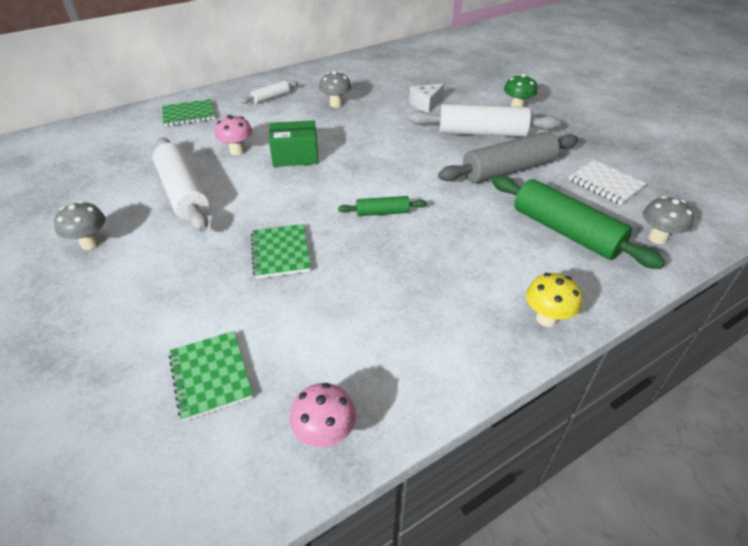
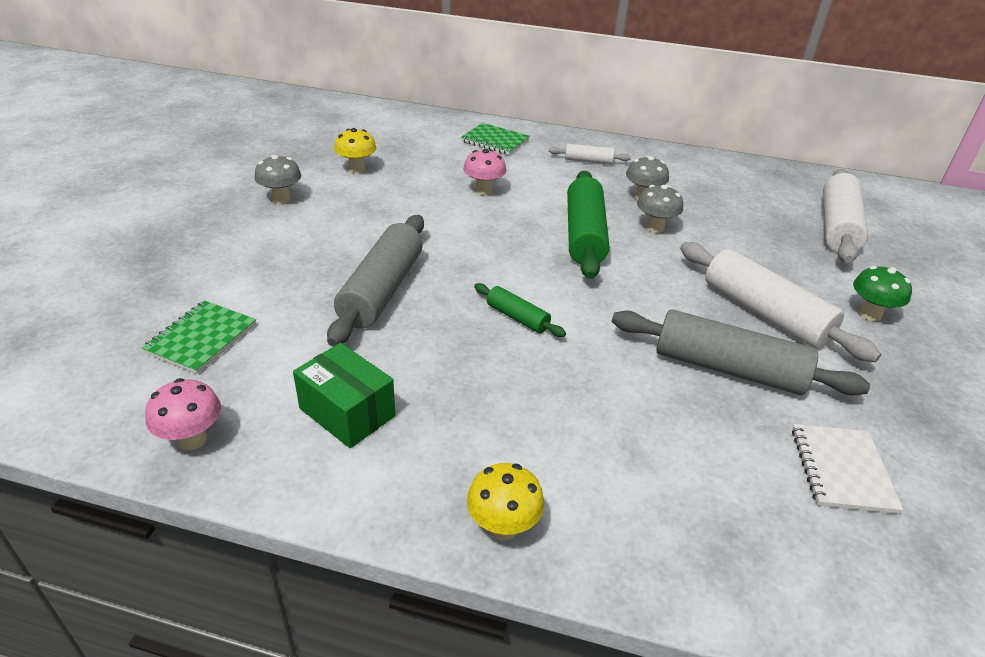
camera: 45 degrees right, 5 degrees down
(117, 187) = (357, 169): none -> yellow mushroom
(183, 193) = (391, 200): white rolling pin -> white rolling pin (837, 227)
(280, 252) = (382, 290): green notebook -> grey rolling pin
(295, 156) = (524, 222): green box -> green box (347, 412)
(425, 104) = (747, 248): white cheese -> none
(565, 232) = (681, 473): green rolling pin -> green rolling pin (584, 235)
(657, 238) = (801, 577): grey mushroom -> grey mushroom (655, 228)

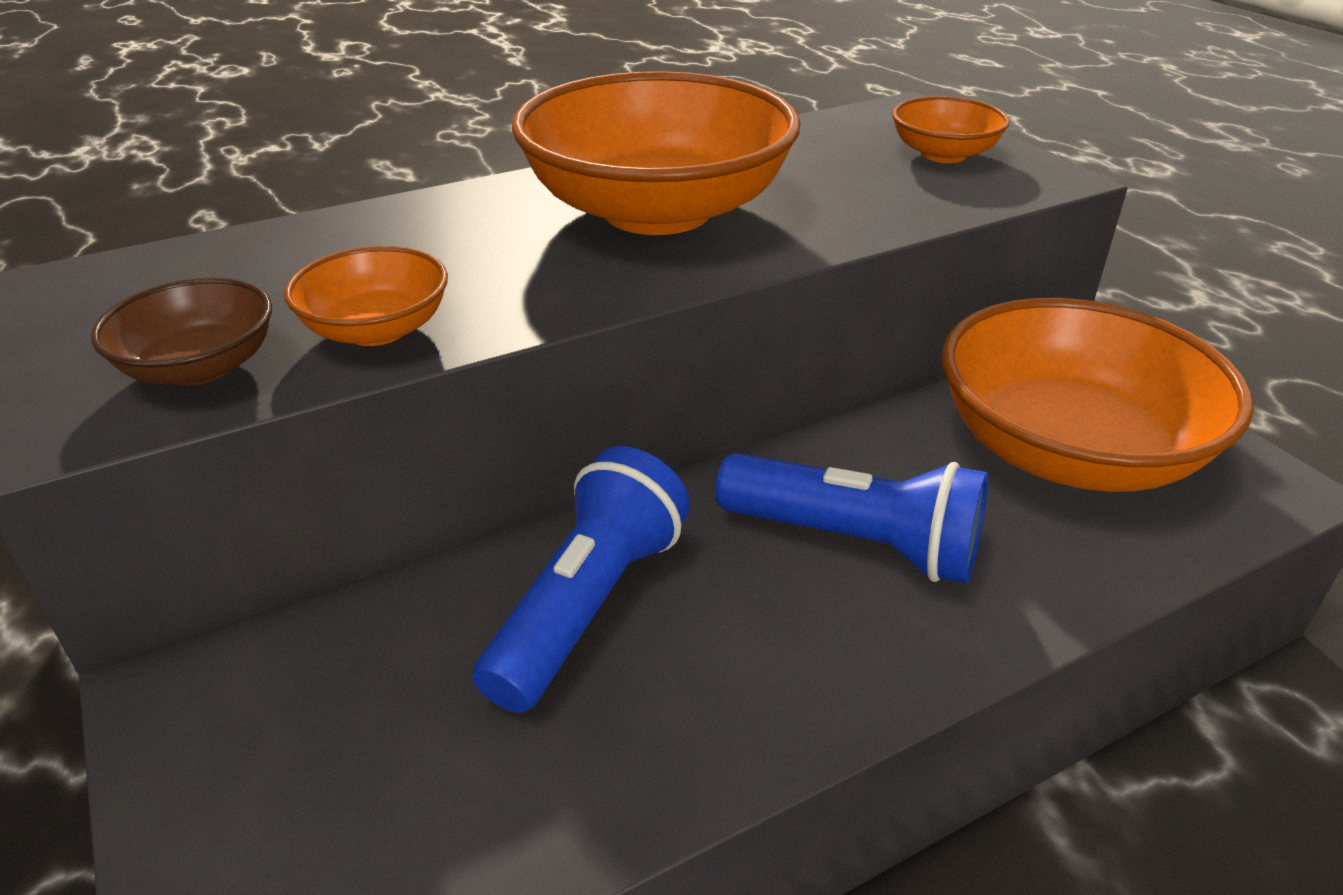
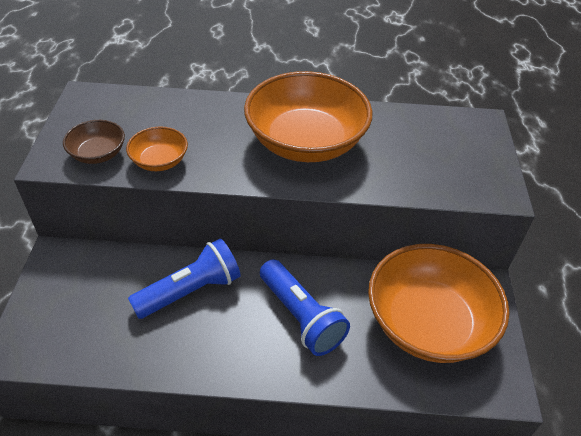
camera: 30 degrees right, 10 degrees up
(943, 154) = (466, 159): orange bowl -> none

——————————

_Exercise prompt_.
The answer must be the exact lines from the line with "(565, 232) = (681, 473): green" to the final line of the data, both ends included, with no pictures.

_Answer for the task_.
(565, 232) = (681, 473): green rolling pin -> green rolling pin (584, 235)
(657, 238) = (801, 577): grey mushroom -> grey mushroom (655, 228)

camera: 30 degrees right, 10 degrees up
(943, 154) = (466, 159): orange bowl -> none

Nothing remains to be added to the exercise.